:: Data

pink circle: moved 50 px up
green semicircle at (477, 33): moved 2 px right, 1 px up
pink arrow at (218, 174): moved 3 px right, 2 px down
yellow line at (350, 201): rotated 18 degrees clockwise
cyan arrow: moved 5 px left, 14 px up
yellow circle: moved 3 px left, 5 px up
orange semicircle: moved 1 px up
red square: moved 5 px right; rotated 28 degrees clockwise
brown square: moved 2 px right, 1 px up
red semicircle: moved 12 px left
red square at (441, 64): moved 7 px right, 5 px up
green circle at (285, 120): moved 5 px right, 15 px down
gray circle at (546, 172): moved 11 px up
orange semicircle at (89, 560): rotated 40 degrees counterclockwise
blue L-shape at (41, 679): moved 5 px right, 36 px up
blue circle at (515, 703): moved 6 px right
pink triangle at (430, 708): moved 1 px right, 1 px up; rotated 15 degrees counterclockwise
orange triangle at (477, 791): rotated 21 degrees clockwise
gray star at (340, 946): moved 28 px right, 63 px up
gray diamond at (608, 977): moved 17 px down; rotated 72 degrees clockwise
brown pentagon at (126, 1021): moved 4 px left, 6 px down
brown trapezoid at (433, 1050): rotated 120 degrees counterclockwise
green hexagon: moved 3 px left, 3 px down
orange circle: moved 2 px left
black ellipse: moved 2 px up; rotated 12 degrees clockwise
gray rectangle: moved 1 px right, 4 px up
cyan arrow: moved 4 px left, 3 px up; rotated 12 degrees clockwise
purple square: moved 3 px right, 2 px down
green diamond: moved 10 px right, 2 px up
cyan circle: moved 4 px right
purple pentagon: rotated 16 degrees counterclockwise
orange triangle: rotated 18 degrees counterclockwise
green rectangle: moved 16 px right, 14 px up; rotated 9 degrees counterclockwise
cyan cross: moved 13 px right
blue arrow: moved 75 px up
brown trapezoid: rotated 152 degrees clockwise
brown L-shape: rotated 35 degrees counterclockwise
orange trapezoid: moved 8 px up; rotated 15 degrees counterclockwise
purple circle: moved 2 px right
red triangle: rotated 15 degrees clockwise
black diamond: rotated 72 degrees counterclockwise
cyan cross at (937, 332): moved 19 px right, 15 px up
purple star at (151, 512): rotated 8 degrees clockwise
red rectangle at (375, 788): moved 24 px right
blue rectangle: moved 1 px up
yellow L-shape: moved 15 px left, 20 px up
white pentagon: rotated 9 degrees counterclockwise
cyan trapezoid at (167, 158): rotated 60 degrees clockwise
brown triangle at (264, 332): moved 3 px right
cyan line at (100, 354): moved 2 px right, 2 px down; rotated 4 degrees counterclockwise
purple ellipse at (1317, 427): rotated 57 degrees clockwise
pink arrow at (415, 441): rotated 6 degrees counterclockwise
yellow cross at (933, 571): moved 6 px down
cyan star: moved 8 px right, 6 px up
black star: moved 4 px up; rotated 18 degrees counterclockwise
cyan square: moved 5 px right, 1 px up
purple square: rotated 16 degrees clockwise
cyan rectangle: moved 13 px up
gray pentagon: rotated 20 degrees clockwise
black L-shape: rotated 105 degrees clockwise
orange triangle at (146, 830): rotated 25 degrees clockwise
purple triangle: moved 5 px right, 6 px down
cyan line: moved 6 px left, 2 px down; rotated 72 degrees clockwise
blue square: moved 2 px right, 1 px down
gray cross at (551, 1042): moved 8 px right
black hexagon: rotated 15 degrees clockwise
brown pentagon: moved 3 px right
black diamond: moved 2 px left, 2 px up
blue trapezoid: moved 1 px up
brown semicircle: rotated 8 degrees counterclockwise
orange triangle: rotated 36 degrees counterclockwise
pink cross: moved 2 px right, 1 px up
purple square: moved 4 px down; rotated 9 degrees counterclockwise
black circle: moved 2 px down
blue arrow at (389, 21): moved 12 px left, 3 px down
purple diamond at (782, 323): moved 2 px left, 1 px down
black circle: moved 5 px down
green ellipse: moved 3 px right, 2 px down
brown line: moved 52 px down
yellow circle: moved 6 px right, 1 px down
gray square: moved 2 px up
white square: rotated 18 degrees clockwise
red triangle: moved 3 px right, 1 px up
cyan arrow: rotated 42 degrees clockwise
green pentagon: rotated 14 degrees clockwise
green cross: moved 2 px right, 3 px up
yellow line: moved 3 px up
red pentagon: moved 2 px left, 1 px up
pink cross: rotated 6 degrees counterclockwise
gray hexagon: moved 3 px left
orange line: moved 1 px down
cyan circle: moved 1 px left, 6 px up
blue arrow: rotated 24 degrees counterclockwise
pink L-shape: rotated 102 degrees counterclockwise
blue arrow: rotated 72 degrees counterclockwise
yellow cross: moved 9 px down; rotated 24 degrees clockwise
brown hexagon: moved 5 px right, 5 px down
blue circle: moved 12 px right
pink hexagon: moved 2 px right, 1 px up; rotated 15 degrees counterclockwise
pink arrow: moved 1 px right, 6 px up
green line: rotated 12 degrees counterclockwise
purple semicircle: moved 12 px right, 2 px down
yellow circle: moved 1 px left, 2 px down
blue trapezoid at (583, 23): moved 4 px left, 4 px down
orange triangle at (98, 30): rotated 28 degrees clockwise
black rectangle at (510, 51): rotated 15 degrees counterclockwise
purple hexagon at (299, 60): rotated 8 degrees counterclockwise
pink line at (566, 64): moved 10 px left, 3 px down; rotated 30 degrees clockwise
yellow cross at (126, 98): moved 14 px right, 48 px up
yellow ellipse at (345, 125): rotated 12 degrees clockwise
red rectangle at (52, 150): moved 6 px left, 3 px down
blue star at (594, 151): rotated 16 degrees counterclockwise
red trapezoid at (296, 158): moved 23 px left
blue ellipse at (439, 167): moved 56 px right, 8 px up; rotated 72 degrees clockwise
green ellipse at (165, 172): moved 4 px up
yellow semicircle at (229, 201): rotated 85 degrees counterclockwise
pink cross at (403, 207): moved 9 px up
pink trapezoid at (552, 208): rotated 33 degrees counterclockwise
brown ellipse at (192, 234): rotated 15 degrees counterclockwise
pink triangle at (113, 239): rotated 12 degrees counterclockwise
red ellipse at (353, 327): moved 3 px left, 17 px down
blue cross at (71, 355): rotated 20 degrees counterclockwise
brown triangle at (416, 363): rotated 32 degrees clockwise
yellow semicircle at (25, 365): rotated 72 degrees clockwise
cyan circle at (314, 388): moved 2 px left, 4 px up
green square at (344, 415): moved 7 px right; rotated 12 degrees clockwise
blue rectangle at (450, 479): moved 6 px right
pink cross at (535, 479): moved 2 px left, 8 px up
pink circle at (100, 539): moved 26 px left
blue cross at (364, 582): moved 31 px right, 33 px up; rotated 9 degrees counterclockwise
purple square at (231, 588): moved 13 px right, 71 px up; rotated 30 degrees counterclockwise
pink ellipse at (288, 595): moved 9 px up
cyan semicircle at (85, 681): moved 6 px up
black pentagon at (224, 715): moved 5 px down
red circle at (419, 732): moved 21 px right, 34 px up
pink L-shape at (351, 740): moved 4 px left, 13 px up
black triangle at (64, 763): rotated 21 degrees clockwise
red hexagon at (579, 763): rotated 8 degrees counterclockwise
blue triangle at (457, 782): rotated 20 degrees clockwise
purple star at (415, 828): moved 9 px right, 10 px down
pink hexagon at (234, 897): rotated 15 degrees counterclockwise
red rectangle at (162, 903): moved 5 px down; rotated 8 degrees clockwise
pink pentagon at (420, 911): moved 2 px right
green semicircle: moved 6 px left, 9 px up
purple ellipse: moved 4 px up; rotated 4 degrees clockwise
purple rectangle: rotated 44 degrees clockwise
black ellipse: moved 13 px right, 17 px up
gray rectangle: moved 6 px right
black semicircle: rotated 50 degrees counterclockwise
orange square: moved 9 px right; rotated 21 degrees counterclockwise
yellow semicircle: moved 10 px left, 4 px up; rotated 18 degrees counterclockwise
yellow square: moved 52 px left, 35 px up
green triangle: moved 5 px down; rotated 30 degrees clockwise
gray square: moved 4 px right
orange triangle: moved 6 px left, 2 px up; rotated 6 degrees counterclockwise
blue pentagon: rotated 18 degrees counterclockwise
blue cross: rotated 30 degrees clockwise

::::

What you will do: Please extract exactly, and only, the lines from the line containing "gray square: moved 4 px right" through the last line of the records.

Result of the task:
gray square: moved 4 px right
orange triangle: moved 6 px left, 2 px up; rotated 6 degrees counterclockwise
blue pentagon: rotated 18 degrees counterclockwise
blue cross: rotated 30 degrees clockwise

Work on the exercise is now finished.